=== Instructions for the task ===
Go over the data below line by line, and state how many lines contain the string "black". Give the number only.

====== Data segment

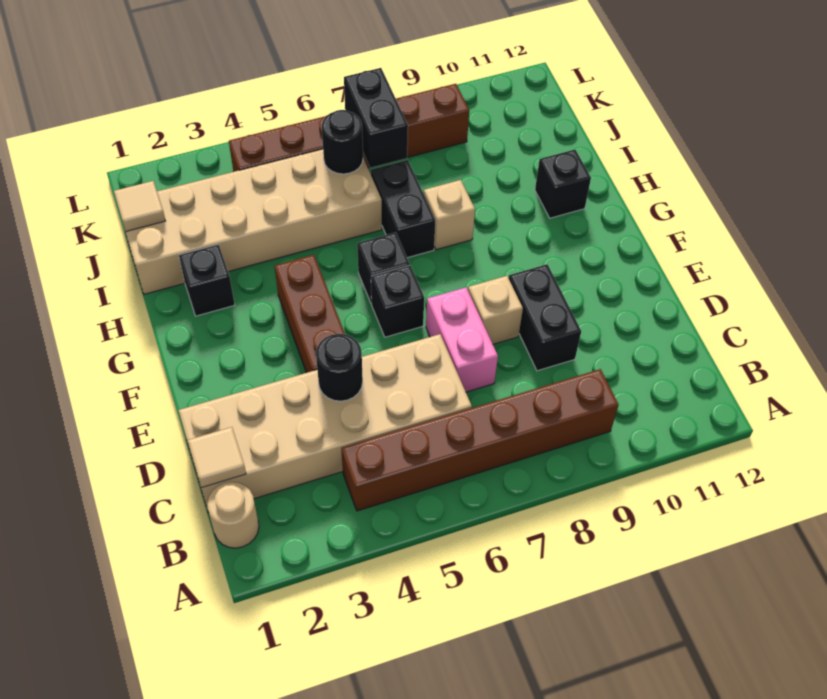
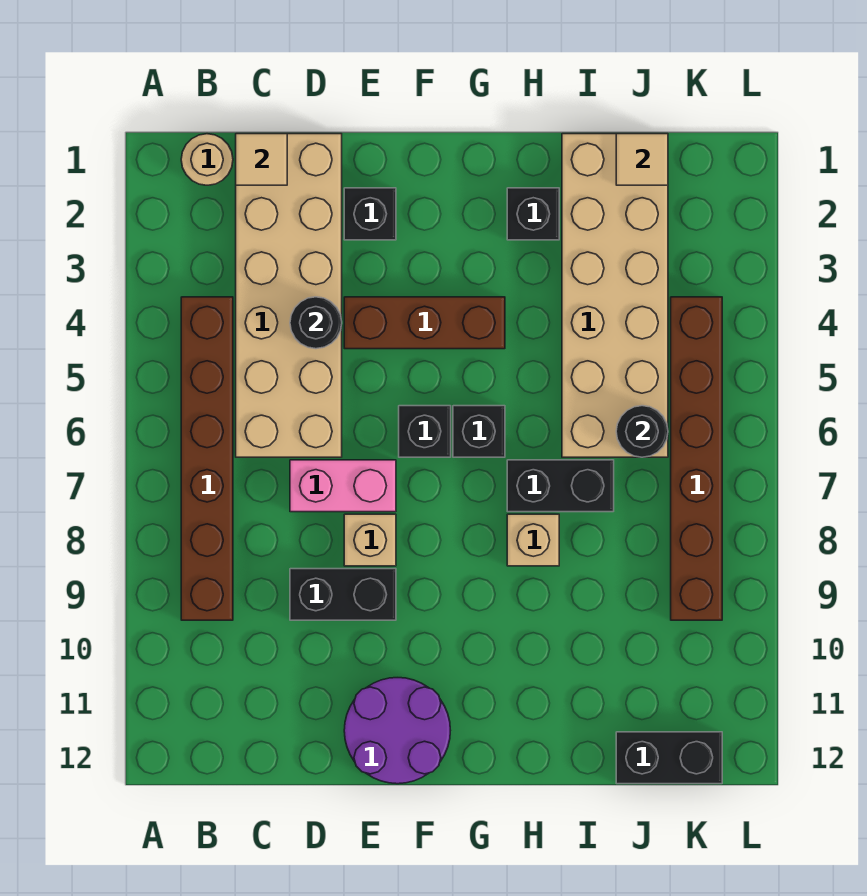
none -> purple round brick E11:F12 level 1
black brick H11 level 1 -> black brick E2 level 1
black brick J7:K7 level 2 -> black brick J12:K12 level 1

============

=== Answer box ===
2